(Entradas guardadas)

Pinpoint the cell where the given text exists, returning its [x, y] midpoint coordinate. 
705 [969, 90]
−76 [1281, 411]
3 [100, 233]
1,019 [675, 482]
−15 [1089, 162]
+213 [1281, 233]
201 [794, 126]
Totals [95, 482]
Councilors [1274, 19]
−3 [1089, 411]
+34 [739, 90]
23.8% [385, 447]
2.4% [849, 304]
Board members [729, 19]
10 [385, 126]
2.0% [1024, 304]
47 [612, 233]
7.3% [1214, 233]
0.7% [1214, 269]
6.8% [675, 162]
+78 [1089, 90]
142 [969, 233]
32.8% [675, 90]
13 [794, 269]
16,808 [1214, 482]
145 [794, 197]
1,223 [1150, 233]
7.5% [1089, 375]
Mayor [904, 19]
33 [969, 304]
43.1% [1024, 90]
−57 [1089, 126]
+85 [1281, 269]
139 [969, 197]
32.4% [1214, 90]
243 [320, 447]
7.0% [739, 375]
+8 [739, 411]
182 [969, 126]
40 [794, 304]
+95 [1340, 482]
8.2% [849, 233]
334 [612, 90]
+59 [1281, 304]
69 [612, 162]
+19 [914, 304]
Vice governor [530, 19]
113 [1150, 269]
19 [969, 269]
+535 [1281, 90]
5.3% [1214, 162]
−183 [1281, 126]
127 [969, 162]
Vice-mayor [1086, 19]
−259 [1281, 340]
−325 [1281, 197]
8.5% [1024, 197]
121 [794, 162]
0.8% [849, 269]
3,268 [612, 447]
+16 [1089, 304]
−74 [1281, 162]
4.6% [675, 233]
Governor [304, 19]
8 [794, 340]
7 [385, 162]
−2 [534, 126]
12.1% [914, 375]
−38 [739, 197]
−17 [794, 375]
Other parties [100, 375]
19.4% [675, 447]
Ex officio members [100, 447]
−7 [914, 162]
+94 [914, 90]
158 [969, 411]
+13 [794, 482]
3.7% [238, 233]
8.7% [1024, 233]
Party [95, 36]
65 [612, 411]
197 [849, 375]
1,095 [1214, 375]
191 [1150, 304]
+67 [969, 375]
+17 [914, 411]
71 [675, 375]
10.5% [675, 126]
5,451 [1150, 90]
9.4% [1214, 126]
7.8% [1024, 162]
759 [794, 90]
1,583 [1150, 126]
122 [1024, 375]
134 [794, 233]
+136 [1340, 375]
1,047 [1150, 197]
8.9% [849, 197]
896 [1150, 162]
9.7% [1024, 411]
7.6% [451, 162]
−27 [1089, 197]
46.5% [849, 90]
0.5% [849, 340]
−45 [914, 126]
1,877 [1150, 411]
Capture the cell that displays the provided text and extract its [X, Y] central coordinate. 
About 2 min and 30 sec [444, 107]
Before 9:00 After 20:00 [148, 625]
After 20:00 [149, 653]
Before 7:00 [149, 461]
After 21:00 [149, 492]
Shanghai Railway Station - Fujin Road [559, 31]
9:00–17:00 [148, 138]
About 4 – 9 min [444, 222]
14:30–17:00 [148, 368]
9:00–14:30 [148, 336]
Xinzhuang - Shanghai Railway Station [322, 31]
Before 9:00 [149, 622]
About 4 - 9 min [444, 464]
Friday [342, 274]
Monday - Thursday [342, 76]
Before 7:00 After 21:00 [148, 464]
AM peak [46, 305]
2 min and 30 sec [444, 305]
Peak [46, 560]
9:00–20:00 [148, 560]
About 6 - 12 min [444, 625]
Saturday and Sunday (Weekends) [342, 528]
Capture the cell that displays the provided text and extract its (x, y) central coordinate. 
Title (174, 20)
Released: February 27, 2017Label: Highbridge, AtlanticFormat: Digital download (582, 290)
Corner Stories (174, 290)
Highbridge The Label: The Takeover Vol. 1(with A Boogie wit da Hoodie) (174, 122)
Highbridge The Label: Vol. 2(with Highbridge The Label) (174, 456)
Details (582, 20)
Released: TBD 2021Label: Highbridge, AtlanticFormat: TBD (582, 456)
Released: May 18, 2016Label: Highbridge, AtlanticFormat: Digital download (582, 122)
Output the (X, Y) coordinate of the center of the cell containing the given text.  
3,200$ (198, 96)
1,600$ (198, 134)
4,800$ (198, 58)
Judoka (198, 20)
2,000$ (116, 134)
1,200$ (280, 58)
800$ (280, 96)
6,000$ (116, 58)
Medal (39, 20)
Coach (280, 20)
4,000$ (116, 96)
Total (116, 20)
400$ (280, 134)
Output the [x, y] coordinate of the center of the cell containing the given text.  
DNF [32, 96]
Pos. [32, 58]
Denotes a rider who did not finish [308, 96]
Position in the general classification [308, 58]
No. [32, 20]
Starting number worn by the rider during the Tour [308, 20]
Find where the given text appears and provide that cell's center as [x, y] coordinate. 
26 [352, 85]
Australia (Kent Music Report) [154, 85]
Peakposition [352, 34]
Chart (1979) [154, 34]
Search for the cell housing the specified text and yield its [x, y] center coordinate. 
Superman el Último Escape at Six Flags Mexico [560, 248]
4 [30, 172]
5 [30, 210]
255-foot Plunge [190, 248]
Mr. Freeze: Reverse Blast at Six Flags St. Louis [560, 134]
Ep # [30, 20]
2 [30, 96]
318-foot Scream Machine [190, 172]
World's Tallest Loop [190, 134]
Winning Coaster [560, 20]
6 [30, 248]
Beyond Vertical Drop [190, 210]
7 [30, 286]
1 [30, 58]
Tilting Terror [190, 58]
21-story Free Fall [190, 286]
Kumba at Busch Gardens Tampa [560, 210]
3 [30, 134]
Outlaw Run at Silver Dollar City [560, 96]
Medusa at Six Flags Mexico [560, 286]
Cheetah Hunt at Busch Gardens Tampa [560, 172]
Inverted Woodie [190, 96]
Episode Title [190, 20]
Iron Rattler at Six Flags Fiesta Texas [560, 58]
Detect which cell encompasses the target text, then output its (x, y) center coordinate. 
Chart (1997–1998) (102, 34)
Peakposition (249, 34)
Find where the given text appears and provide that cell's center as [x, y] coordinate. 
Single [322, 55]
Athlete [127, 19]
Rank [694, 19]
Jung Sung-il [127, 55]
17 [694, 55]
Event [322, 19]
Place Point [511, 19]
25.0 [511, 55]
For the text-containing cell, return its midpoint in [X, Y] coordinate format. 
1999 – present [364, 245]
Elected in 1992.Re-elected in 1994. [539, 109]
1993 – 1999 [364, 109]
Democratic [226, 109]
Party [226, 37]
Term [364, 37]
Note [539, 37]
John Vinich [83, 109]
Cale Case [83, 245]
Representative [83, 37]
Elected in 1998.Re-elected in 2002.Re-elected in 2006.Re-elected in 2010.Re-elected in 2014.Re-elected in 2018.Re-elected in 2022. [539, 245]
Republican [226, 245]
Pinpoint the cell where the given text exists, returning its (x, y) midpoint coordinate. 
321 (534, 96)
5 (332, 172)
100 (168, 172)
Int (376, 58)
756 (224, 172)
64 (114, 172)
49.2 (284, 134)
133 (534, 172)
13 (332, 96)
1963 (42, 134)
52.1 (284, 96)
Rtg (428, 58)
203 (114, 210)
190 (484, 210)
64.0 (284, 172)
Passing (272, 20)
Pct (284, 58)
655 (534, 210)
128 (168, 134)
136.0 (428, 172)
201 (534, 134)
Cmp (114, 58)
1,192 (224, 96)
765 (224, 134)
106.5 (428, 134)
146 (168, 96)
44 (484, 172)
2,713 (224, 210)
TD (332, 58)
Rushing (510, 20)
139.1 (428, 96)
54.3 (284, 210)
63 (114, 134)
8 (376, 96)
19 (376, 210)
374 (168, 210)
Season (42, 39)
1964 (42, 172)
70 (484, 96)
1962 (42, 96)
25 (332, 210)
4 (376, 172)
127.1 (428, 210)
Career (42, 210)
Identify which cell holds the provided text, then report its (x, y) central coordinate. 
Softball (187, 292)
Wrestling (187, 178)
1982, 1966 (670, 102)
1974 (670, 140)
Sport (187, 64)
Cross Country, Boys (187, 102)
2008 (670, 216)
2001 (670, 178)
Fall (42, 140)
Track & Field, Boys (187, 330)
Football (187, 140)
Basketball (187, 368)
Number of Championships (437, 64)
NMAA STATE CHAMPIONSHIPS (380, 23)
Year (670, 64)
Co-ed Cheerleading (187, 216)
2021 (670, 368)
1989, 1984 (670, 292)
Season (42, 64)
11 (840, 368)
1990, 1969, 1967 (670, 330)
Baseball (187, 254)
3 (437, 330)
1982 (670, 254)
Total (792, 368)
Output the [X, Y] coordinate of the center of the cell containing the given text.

#### [Requisito]
Expresa como tabla Markdown el tramo que va desde el comienzo de los datos hasta la línea que contiene "16,808 [1214, 482]", con ambos extremos incluidos. Usa las columnas Fila y Texto y omite las líneas en blanco.

#### [Salida correcta]
| Fila | Texto |
|---|---|
| 1 | Pinpoint the cell where the given text exists, returning its [x, y] midpoint coordinate.  |
| 2 | 705 [969, 90] |
| 3 | −76 [1281, 411] |
| 4 | 3 [100, 233] |
| 5 | 1,019 [675, 482] |
| 6 | −15 [1089, 162] |
| 7 | +213 [1281, 233] |
| 8 | 201 [794, 126] |
| 9 | Totals [95, 482] |
| 10 | Councilors [1274, 19] |
| 11 | −3 [1089, 411] |
| 12 | +34 [739, 90] |
| 13 | 23.8% [385, 447] |
| 14 | 2.4% [849, 304] |
| 15 | Board members [729, 19] |
| 16 | 10 [385, 126] |
| 17 | 2.0% [1024, 304] |
| 18 | 47 [612, 233] |
| 19 | 7.3% [1214, 233] |
| 20 | 0.7% [1214, 269] |
| 21 | 6.8% [675, 162] |
| 22 | +78 [1089, 90] |
| 23 | 142 [969, 233] |
| 24 | 32.8% [675, 90] |
| 25 | 13 [794, 269] |
| 26 | 16,808 [1214, 482] |